* **WHAT THIS TASK INVOLVES**:
Could you set down the lines from the first line of the entries below through the line with "blue rolling pin (400, 257)", exactly and with no pictures?

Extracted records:
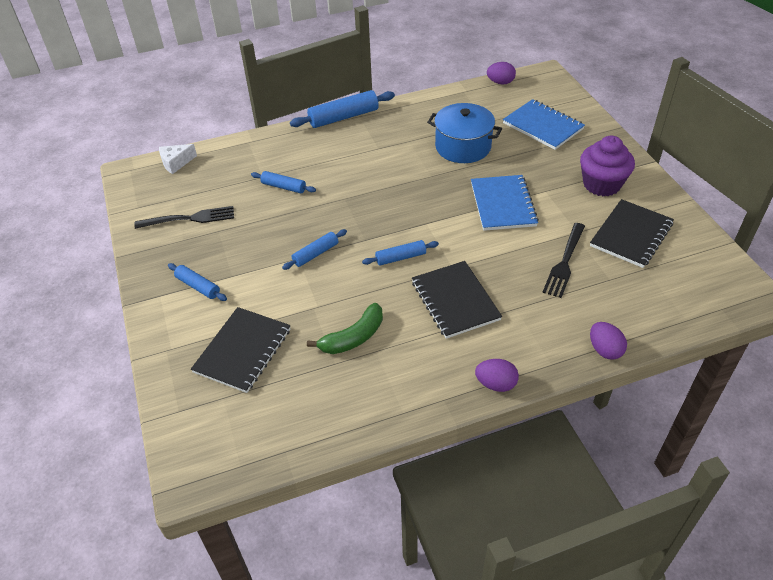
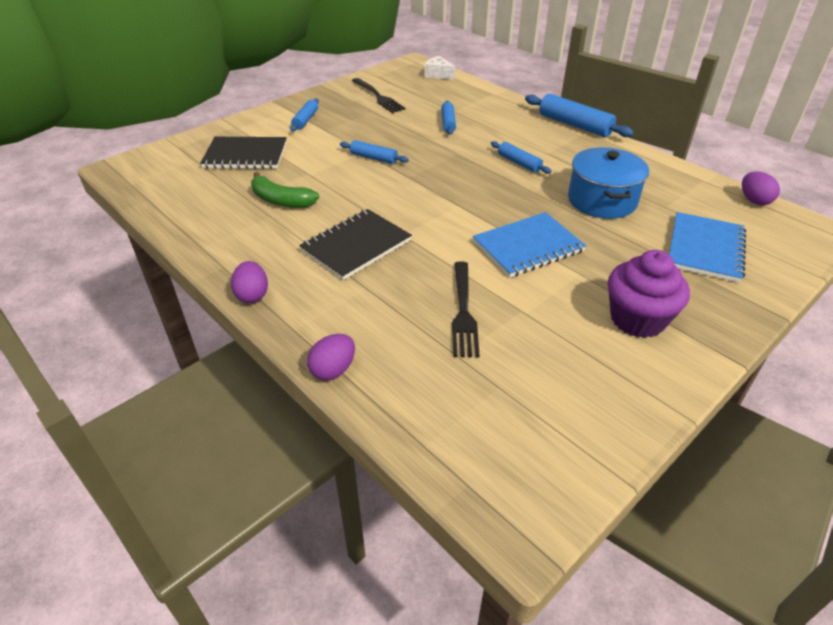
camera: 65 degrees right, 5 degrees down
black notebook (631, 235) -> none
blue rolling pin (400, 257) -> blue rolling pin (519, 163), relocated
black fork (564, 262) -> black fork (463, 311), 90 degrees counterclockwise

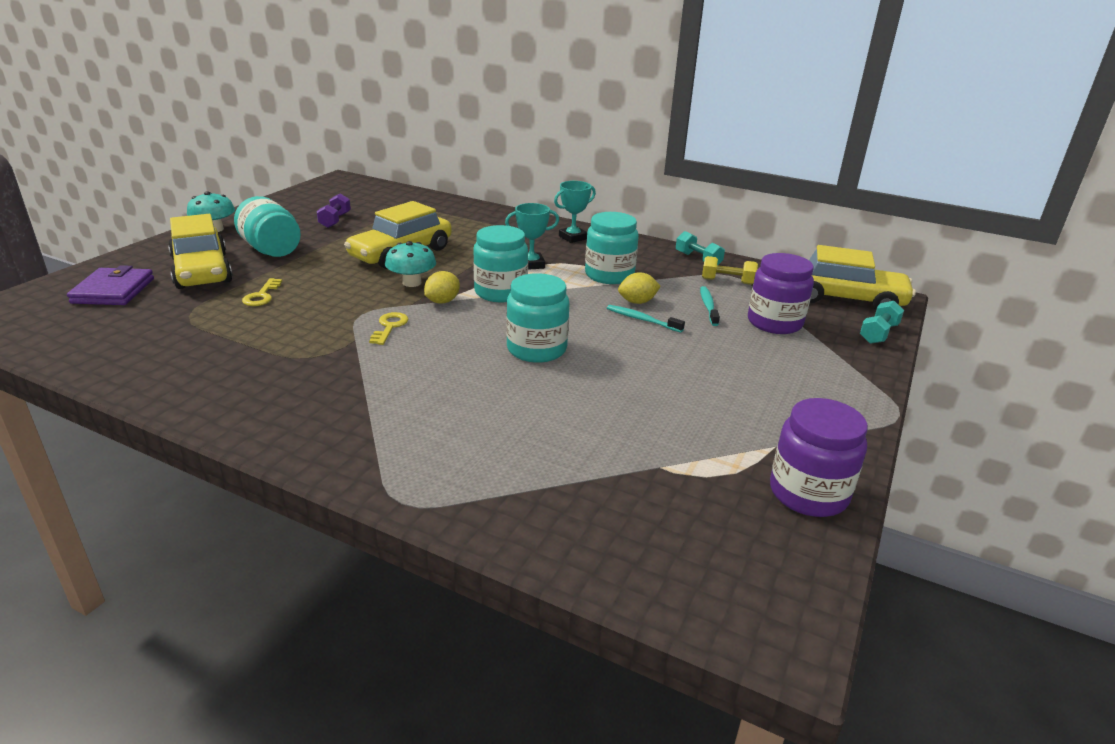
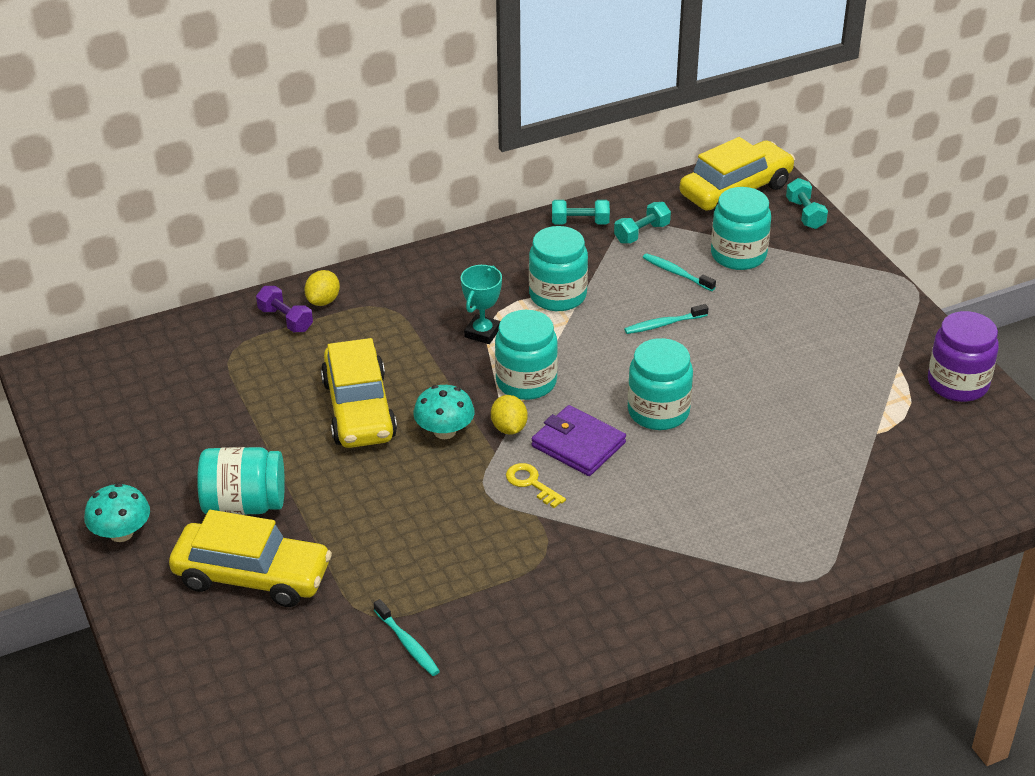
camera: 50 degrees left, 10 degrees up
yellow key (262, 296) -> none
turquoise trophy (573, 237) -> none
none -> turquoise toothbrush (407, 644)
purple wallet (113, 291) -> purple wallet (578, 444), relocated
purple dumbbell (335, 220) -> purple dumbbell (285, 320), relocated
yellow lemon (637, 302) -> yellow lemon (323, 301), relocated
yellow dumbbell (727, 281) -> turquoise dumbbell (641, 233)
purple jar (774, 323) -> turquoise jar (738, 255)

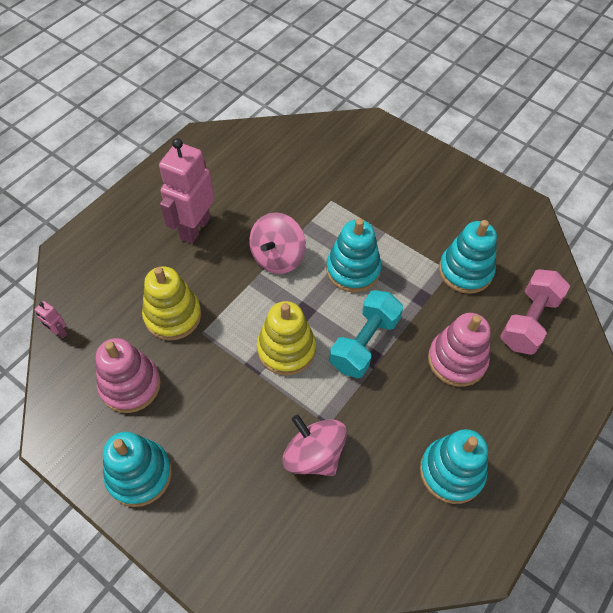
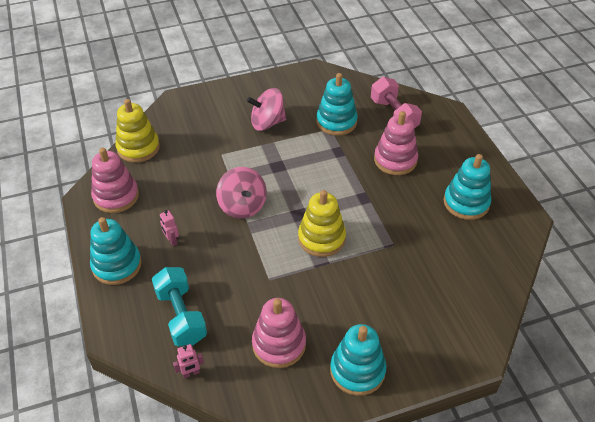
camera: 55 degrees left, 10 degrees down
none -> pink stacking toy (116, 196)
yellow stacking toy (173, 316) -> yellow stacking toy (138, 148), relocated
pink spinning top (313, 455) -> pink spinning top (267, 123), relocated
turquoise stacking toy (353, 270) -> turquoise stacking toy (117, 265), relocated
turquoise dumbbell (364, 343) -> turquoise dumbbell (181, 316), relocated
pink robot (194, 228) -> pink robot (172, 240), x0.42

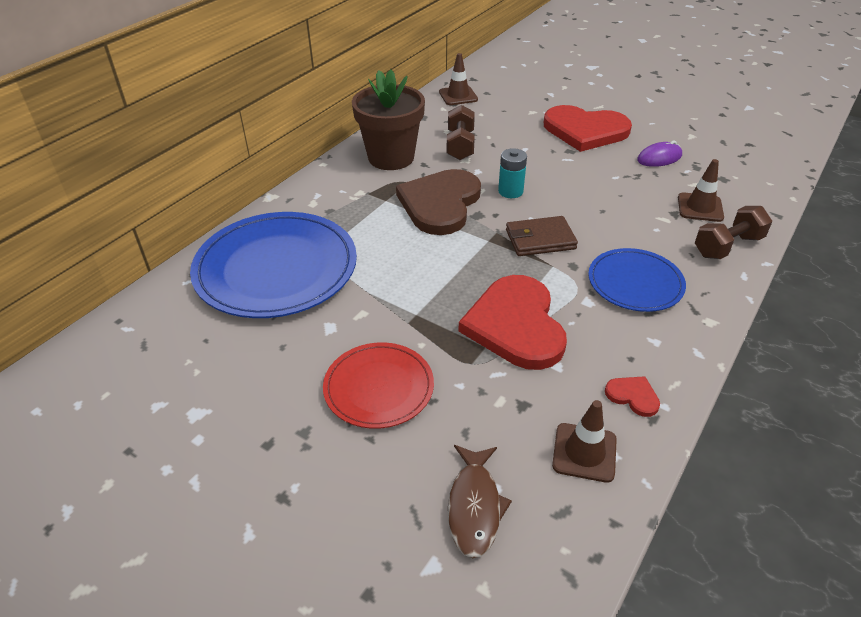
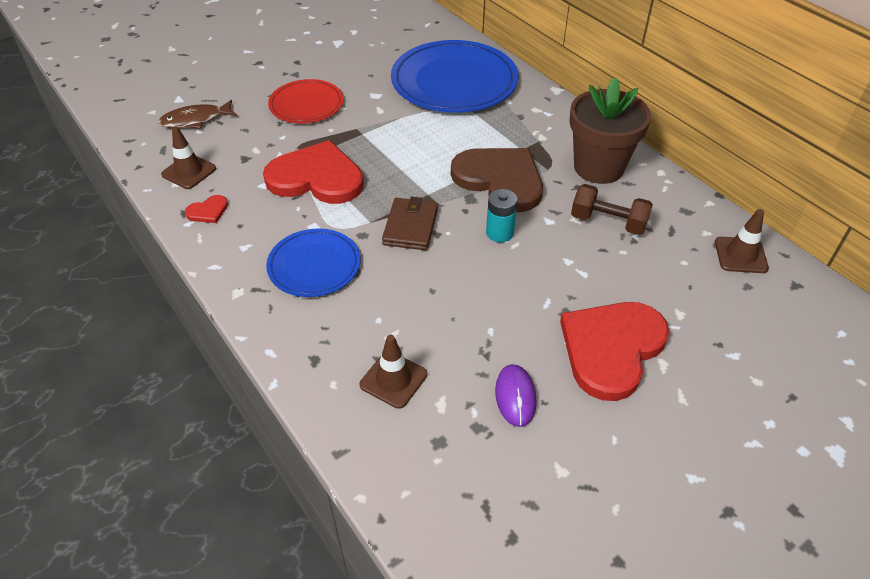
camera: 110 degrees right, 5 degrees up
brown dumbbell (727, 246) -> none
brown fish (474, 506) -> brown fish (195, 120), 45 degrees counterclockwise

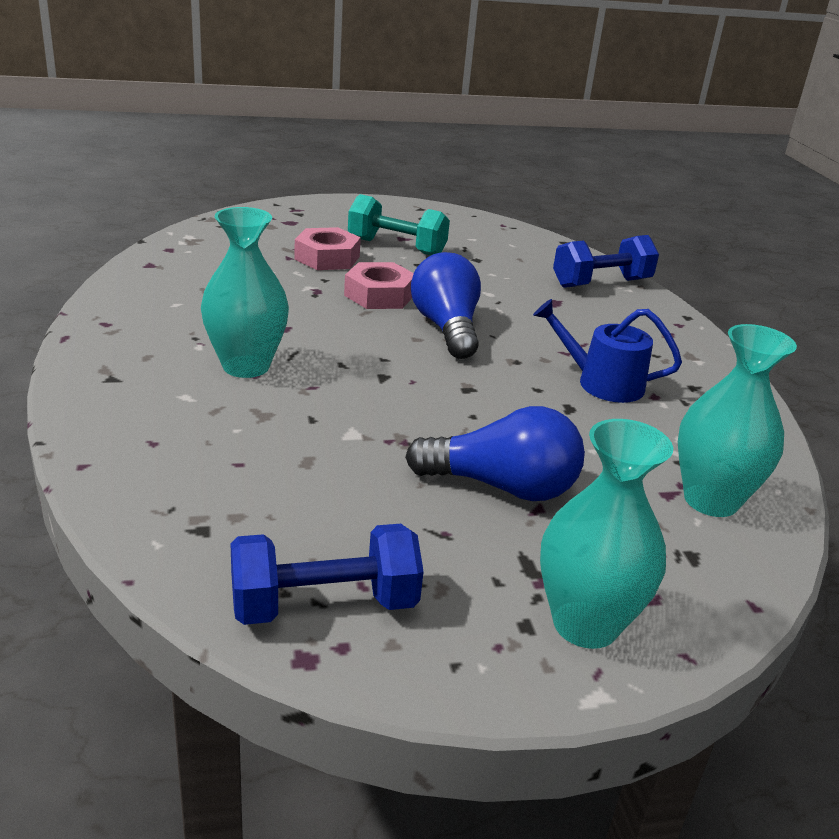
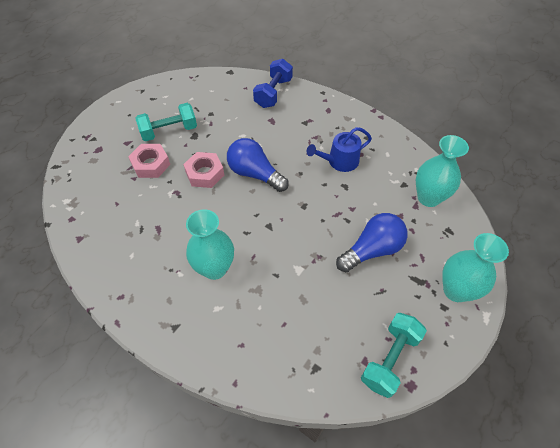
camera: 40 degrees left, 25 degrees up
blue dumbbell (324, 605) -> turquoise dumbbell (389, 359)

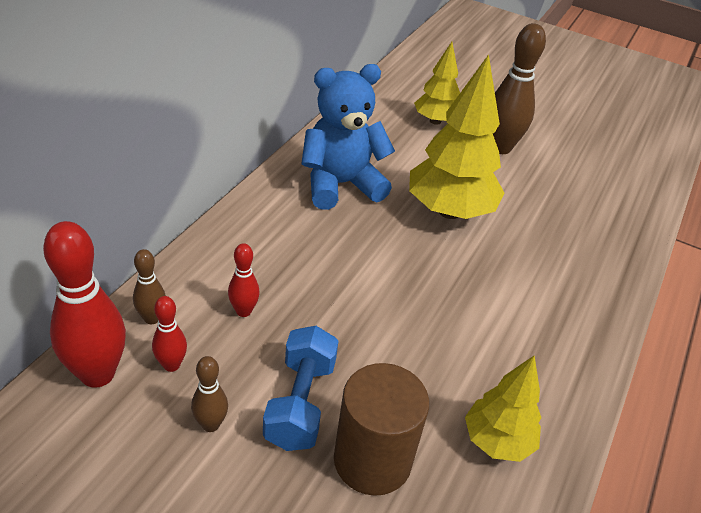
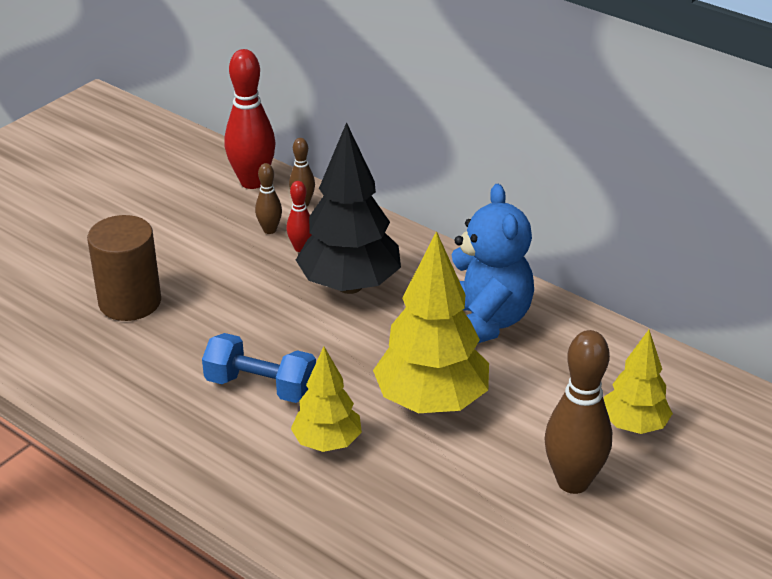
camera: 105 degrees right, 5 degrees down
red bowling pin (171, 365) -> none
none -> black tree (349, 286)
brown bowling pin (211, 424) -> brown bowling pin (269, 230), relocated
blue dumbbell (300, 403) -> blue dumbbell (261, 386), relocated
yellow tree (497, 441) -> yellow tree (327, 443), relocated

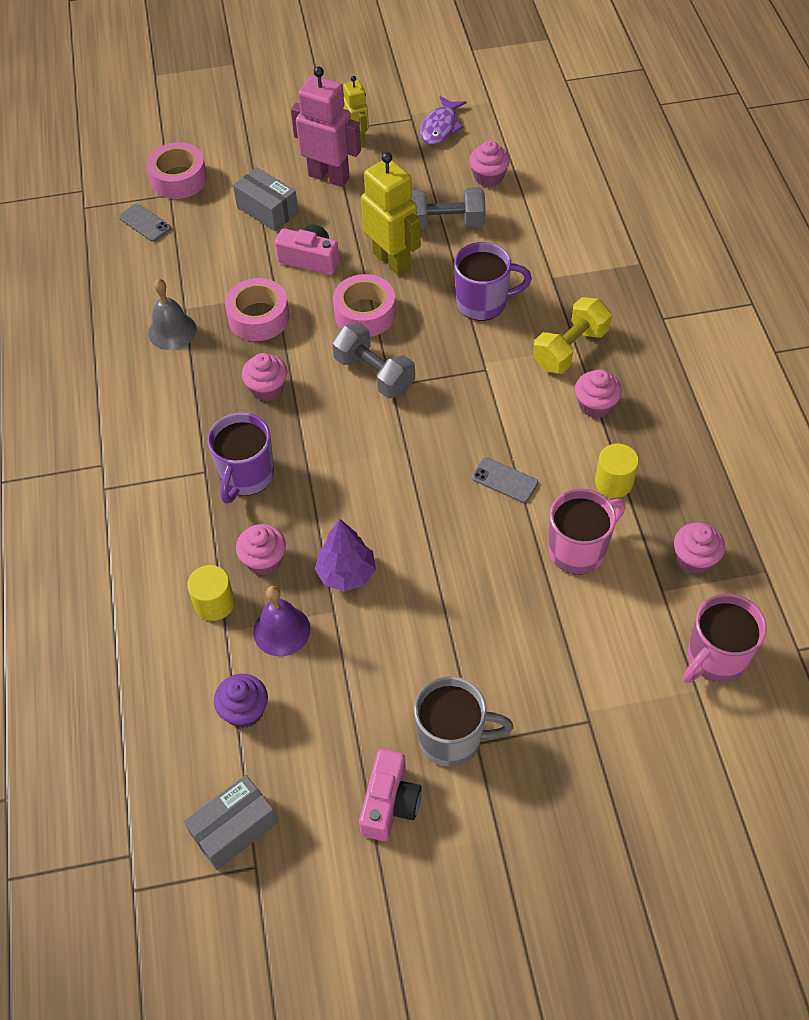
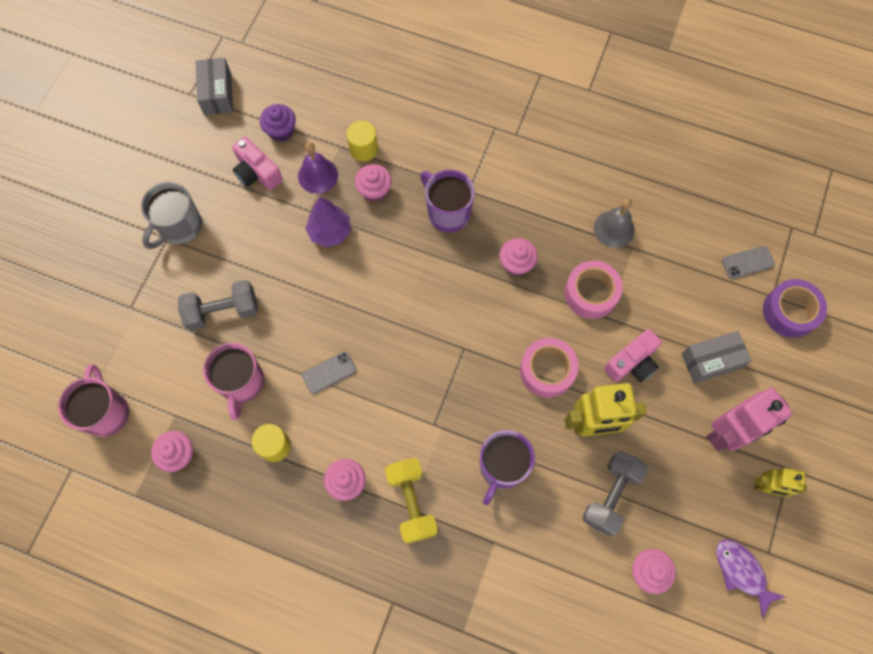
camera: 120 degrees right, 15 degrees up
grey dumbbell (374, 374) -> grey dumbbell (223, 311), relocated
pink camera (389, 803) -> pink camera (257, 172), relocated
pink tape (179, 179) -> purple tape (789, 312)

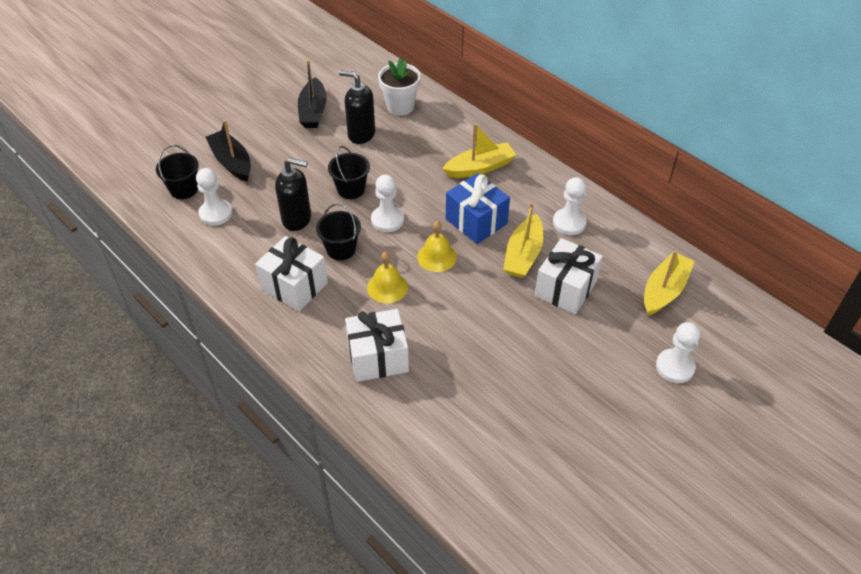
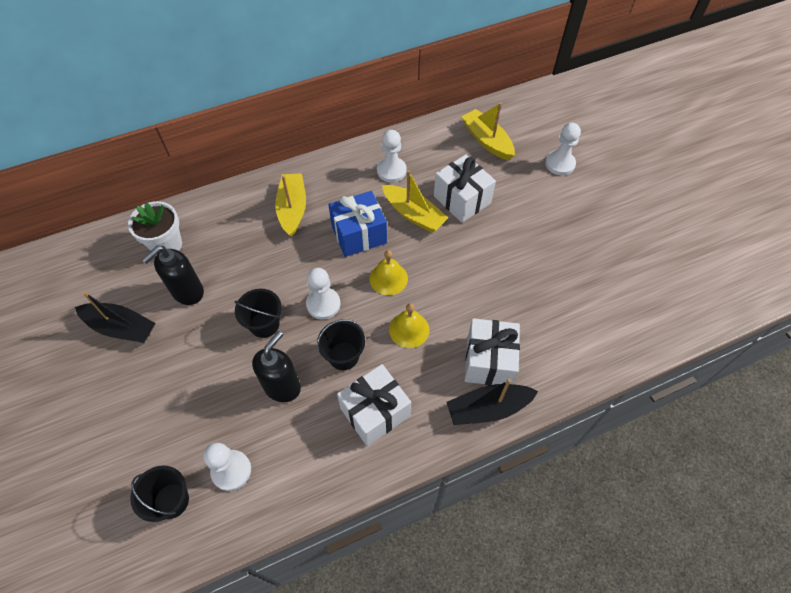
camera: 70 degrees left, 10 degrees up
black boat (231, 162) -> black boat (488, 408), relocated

* **EXERCISE SOLUTION**:
camera: 65 degrees right, 5 degrees down
black notebook (631, 235) -> none
blue rolling pin (400, 257) -> blue rolling pin (519, 163), relocated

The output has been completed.